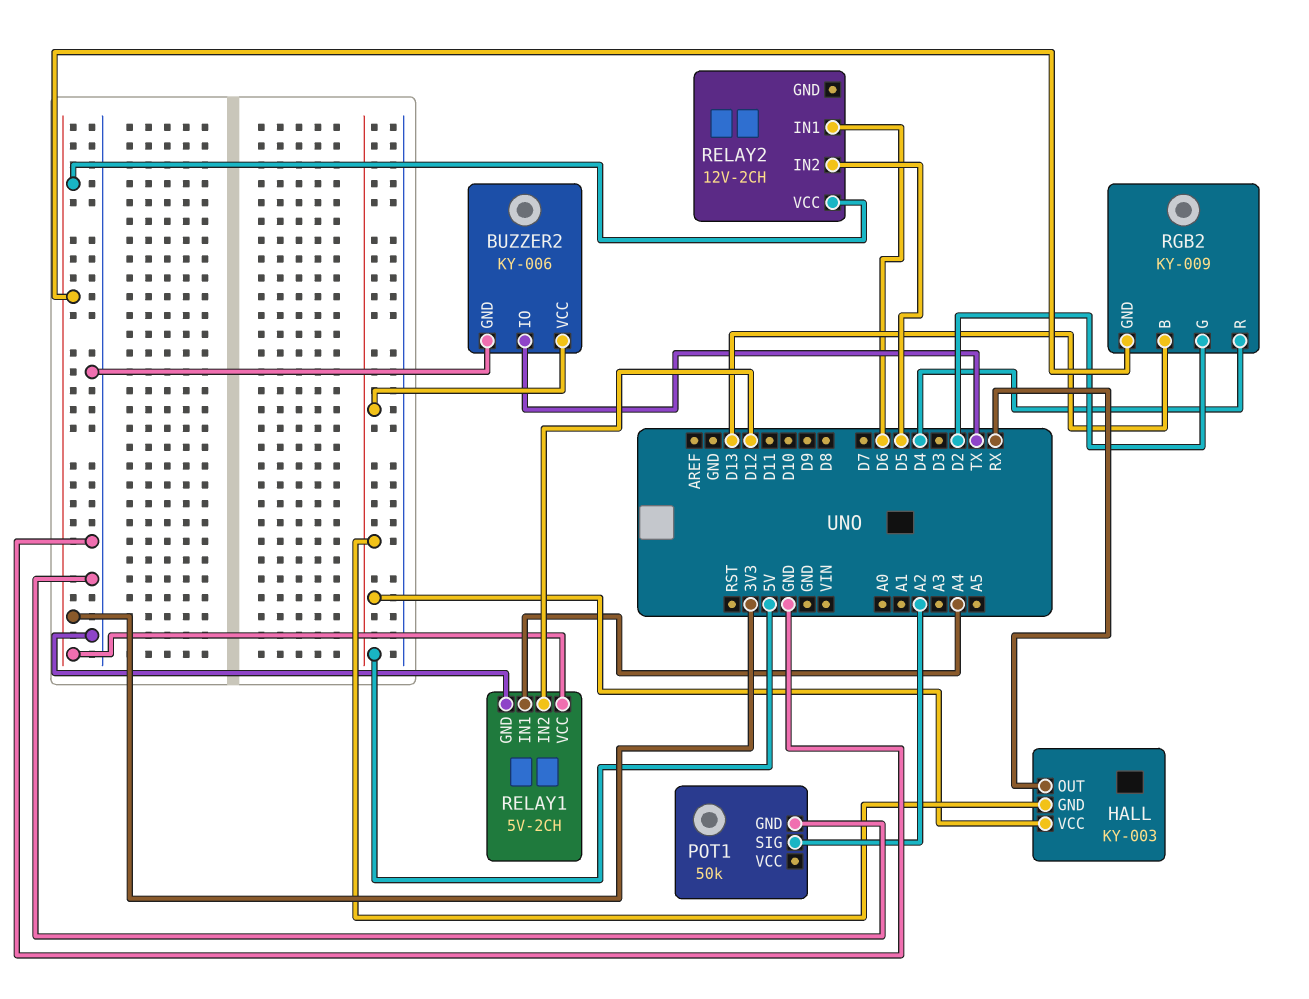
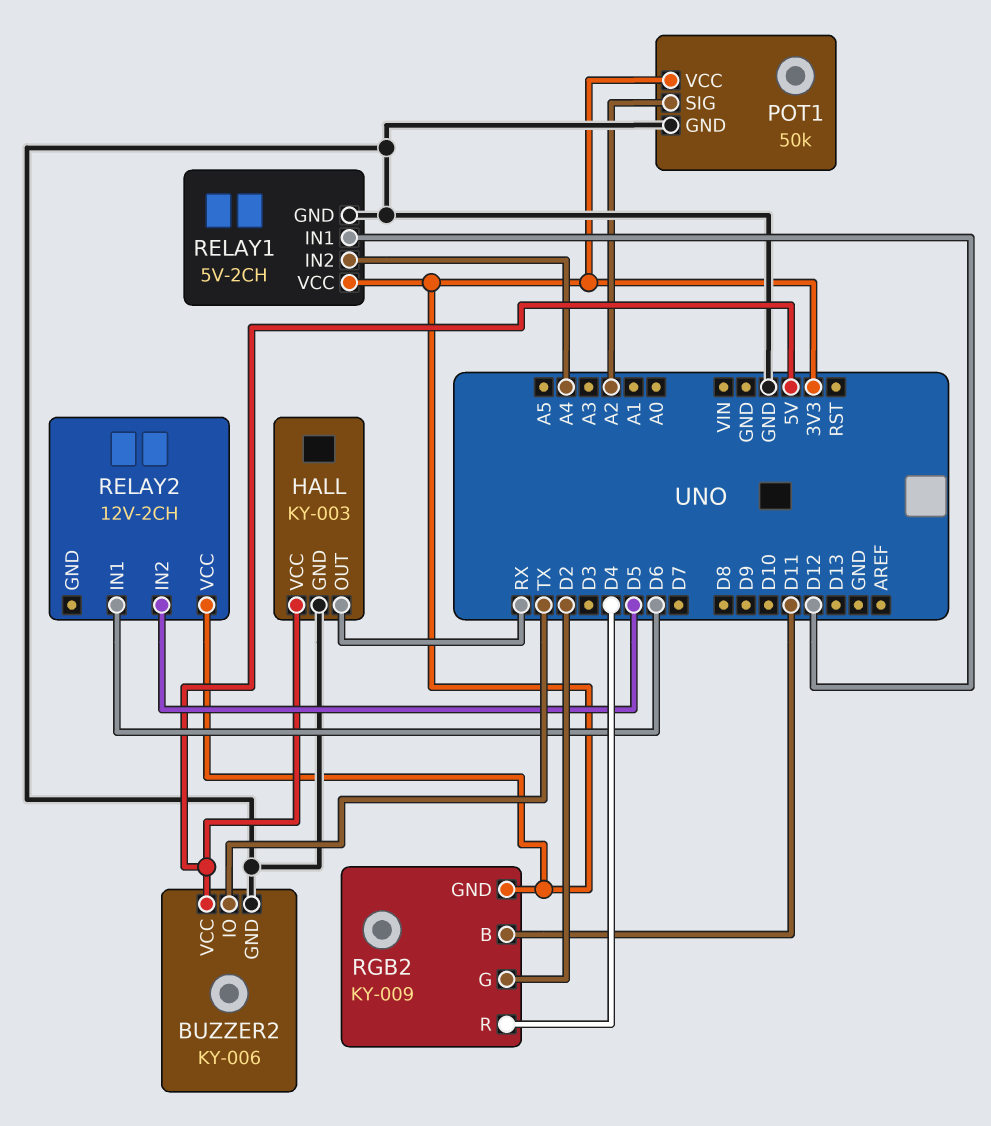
HALL pin GND: 5V -> GND
POT1 pin VCC: none -> 3V3
RELAY1 pin IN1: A4 -> D12
RELAY1 pin IN2: D12 -> A4
RGB2 pin B: D13 -> D11

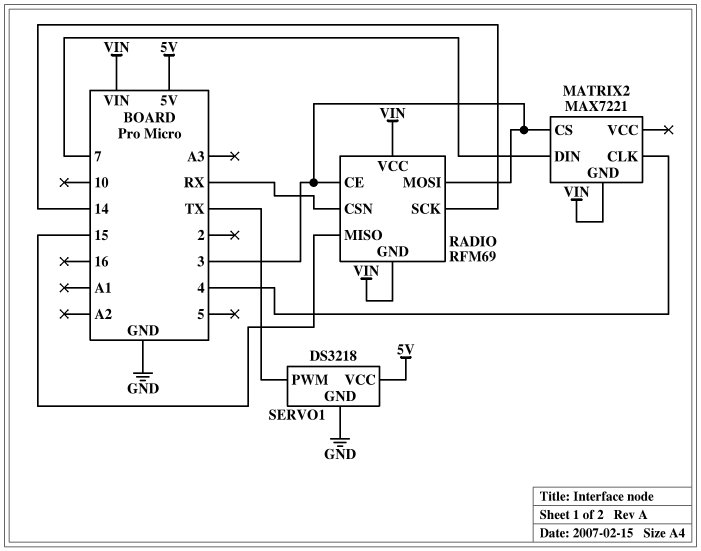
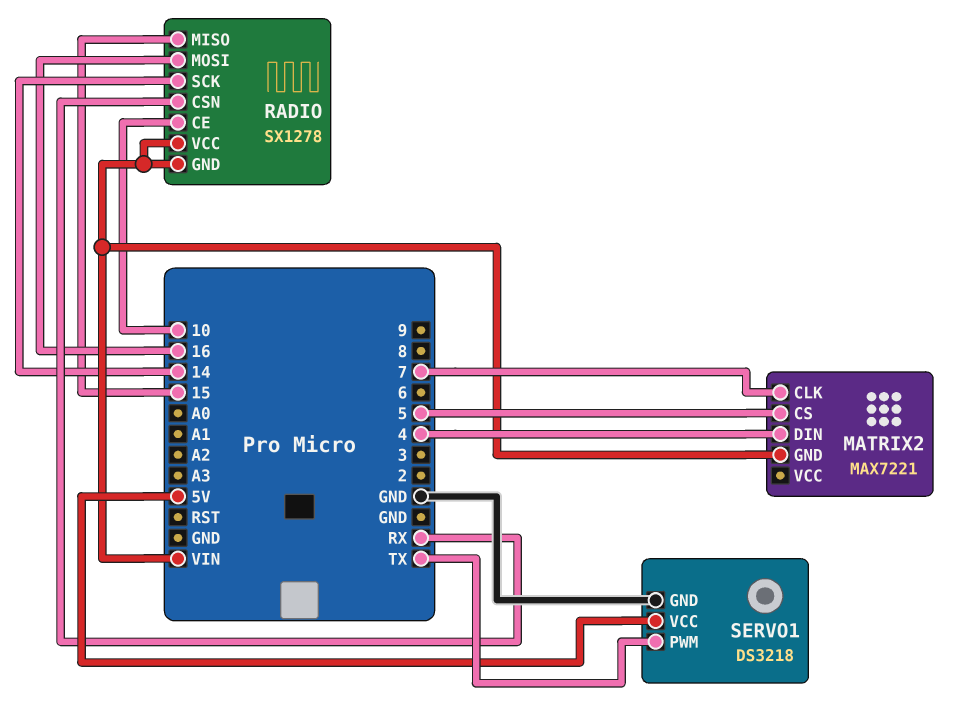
MATRIX2 pin CLK: 4 -> 7
MATRIX2 pin CS: 3 -> 5
MATRIX2 pin DIN: 7 -> 4
RADIO: RFM69 -> SX1278
RADIO pin CE: 3 -> 10
RADIO pin MOSI: 3 -> 16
== == ==
> **Exercise goal**: Print the records again exactly. Skip every picture.

> **Finished exercise**:
HALL pin GND: 5V -> GND
POT1 pin VCC: none -> 3V3
RELAY1 pin IN1: A4 -> D12
RELAY1 pin IN2: D12 -> A4
RGB2 pin B: D13 -> D11

MATRIX2 pin CLK: 4 -> 7
MATRIX2 pin CS: 3 -> 5
MATRIX2 pin DIN: 7 -> 4
RADIO: RFM69 -> SX1278
RADIO pin CE: 3 -> 10
RADIO pin MOSI: 3 -> 16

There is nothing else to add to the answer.